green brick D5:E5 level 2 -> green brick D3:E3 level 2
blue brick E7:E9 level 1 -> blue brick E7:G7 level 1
----------------
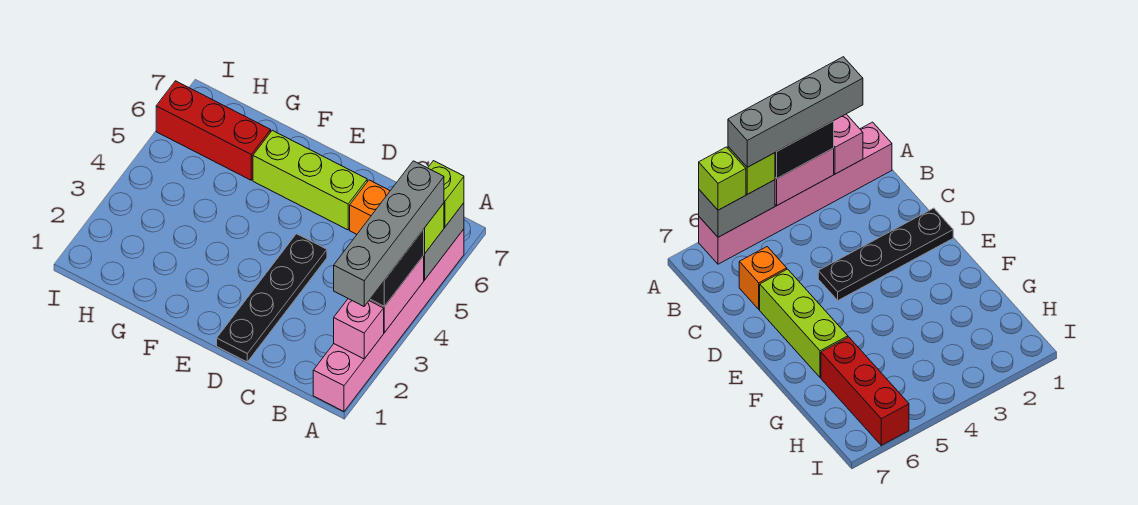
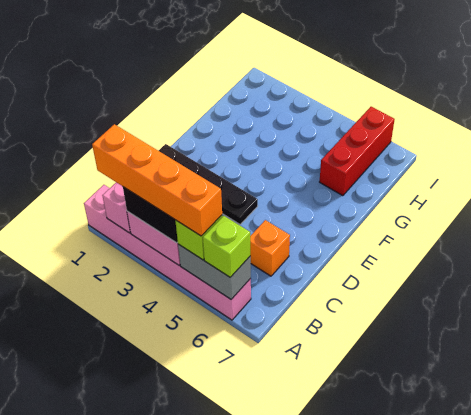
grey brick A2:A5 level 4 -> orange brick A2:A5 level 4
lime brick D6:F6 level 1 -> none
----------------
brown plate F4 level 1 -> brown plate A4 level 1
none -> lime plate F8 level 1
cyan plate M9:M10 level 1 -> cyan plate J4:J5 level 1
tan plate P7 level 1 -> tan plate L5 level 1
----------------
From the entries, copy every line in which the word "lime" occurs.

— Solution —
lime brick D6:F6 level 1 -> none
none -> lime plate F8 level 1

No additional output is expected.